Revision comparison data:
=== Section Start ===
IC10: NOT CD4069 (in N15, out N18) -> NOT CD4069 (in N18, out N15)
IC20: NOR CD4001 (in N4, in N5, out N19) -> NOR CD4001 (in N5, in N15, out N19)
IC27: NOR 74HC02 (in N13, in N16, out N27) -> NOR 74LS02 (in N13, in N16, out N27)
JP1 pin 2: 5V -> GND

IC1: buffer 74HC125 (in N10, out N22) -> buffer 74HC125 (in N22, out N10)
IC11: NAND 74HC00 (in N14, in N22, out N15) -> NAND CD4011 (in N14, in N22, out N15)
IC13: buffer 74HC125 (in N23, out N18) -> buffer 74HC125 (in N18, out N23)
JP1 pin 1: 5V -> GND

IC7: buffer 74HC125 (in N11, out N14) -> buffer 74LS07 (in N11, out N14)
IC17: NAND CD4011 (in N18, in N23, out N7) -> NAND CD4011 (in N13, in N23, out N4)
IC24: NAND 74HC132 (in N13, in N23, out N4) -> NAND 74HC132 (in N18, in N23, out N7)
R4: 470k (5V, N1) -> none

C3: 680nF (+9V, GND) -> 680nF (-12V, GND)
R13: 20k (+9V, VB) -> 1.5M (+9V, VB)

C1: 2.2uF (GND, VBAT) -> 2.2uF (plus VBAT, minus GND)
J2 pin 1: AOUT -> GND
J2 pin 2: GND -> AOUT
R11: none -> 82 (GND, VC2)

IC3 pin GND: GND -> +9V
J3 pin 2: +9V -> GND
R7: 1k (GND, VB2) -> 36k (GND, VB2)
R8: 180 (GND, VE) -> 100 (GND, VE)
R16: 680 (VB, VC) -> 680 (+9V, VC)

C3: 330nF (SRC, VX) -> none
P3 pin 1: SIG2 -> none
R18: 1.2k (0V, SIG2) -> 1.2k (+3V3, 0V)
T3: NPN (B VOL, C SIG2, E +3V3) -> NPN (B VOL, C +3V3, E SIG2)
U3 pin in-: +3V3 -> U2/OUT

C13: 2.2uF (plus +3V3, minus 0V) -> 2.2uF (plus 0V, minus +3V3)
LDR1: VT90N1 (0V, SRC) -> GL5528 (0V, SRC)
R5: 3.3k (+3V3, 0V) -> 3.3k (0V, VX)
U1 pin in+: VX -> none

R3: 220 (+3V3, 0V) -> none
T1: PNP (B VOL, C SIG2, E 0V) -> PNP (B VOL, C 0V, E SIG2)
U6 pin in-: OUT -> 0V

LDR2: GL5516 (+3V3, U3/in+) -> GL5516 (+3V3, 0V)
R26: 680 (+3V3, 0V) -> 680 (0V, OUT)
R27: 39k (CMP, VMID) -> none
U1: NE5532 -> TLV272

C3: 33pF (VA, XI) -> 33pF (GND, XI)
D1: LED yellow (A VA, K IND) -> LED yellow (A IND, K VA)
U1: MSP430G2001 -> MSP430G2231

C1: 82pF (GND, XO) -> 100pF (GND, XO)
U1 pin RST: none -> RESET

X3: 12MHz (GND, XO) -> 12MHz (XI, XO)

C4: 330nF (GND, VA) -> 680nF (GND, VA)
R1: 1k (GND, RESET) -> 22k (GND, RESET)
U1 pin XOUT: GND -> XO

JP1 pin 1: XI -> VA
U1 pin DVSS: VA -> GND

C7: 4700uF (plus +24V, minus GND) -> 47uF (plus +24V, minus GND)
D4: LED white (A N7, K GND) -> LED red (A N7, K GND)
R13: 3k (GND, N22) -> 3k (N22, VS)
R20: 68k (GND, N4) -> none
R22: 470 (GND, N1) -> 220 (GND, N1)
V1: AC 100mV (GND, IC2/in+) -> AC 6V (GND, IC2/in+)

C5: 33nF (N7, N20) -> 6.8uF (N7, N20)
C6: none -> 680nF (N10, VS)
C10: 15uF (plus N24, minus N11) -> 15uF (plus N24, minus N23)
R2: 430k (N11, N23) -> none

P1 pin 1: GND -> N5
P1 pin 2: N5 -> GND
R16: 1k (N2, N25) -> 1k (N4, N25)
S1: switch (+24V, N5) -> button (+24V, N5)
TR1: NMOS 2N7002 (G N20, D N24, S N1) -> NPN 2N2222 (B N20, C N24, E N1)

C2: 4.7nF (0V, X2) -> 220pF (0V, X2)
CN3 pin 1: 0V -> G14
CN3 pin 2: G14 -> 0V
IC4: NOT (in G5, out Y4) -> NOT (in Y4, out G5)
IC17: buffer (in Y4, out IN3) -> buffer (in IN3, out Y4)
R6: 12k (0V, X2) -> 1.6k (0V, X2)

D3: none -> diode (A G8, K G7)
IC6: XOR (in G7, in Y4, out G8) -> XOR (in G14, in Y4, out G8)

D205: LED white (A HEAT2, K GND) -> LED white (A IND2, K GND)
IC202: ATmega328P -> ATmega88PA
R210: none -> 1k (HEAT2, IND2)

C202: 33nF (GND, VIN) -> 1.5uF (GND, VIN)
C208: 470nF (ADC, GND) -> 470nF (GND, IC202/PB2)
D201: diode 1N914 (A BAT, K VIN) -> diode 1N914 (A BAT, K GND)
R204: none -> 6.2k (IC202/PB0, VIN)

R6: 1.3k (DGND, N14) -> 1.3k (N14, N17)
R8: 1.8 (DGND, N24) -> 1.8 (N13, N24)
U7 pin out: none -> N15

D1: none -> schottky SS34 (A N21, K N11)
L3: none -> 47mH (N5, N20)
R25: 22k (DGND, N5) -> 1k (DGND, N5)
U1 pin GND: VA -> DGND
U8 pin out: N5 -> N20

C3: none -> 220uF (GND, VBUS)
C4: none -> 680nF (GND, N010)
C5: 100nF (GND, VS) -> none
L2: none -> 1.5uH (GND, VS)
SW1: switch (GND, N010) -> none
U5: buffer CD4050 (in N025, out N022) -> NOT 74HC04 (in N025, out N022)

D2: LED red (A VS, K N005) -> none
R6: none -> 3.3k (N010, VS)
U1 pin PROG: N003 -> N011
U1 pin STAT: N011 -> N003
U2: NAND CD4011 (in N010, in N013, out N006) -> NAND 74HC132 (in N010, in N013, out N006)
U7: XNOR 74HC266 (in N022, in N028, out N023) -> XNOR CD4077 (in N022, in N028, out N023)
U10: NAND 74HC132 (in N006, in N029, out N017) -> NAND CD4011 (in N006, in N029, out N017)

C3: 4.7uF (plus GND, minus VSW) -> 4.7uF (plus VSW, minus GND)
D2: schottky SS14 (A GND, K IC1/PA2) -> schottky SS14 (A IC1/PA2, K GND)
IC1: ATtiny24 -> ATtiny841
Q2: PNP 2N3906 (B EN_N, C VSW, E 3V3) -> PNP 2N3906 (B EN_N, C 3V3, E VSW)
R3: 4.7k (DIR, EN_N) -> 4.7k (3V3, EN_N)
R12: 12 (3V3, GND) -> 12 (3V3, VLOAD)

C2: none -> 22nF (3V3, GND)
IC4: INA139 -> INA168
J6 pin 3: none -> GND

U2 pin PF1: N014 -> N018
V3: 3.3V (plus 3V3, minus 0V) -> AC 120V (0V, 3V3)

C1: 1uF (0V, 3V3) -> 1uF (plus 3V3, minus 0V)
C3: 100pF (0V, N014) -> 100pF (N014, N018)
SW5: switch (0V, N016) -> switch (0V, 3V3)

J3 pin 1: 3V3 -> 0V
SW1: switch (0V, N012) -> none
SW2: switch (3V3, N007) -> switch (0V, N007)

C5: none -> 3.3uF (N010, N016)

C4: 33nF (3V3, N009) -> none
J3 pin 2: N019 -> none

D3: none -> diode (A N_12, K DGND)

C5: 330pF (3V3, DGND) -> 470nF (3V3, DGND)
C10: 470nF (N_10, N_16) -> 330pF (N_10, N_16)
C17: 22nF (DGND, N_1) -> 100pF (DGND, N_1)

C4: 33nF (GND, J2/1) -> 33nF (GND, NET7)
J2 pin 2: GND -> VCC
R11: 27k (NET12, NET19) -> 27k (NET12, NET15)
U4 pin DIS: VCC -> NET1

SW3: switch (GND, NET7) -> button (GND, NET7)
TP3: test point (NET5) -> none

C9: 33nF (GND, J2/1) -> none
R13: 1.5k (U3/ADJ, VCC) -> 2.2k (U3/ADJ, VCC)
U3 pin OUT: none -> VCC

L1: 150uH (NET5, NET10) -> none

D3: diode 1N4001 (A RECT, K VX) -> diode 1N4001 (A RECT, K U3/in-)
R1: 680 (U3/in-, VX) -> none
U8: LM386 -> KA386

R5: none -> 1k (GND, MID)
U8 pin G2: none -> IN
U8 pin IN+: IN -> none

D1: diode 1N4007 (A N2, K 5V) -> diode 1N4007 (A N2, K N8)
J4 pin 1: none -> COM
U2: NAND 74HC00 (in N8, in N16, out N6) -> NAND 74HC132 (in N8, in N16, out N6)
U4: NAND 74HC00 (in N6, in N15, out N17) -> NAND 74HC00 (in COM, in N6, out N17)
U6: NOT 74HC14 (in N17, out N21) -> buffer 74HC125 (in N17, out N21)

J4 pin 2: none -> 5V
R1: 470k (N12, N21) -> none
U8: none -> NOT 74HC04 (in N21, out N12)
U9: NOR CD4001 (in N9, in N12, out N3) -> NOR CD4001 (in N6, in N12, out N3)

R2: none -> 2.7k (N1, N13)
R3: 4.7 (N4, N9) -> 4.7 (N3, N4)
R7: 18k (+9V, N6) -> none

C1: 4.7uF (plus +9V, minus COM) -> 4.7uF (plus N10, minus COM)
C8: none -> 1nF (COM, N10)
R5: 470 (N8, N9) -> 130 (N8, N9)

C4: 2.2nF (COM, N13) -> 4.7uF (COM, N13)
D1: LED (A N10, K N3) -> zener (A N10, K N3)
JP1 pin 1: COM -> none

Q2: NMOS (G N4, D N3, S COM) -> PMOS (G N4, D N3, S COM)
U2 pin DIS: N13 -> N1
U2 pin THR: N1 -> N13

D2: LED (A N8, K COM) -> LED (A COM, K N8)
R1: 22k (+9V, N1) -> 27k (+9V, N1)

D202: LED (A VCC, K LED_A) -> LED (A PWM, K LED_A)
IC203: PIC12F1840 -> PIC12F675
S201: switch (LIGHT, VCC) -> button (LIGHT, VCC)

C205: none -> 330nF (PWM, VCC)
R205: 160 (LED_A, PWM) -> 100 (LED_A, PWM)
=== Section End ===
§ YOUR OBJECTIVE
The answer must hold only the lines from the first line of the data through the line bearing "T1: PNP (B VOL, C", returned exactly.

§ EXERCISE SOLUTION
IC10: NOT CD4069 (in N15, out N18) -> NOT CD4069 (in N18, out N15)
IC20: NOR CD4001 (in N4, in N5, out N19) -> NOR CD4001 (in N5, in N15, out N19)
IC27: NOR 74HC02 (in N13, in N16, out N27) -> NOR 74LS02 (in N13, in N16, out N27)
JP1 pin 2: 5V -> GND

IC1: buffer 74HC125 (in N10, out N22) -> buffer 74HC125 (in N22, out N10)
IC11: NAND 74HC00 (in N14, in N22, out N15) -> NAND CD4011 (in N14, in N22, out N15)
IC13: buffer 74HC125 (in N23, out N18) -> buffer 74HC125 (in N18, out N23)
JP1 pin 1: 5V -> GND

IC7: buffer 74HC125 (in N11, out N14) -> buffer 74LS07 (in N11, out N14)
IC17: NAND CD4011 (in N18, in N23, out N7) -> NAND CD4011 (in N13, in N23, out N4)
IC24: NAND 74HC132 (in N13, in N23, out N4) -> NAND 74HC132 (in N18, in N23, out N7)
R4: 470k (5V, N1) -> none

C3: 680nF (+9V, GND) -> 680nF (-12V, GND)
R13: 20k (+9V, VB) -> 1.5M (+9V, VB)

C1: 2.2uF (GND, VBAT) -> 2.2uF (plus VBAT, minus GND)
J2 pin 1: AOUT -> GND
J2 pin 2: GND -> AOUT
R11: none -> 82 (GND, VC2)

IC3 pin GND: GND -> +9V
J3 pin 2: +9V -> GND
R7: 1k (GND, VB2) -> 36k (GND, VB2)
R8: 180 (GND, VE) -> 100 (GND, VE)
R16: 680 (VB, VC) -> 680 (+9V, VC)

C3: 330nF (SRC, VX) -> none
P3 pin 1: SIG2 -> none
R18: 1.2k (0V, SIG2) -> 1.2k (+3V3, 0V)
T3: NPN (B VOL, C SIG2, E +3V3) -> NPN (B VOL, C +3V3, E SIG2)
U3 pin in-: +3V3 -> U2/OUT

C13: 2.2uF (plus +3V3, minus 0V) -> 2.2uF (plus 0V, minus +3V3)
LDR1: VT90N1 (0V, SRC) -> GL5528 (0V, SRC)
R5: 3.3k (+3V3, 0V) -> 3.3k (0V, VX)
U1 pin in+: VX -> none

R3: 220 (+3V3, 0V) -> none
T1: PNP (B VOL, C SIG2, E 0V) -> PNP (B VOL, C 0V, E SIG2)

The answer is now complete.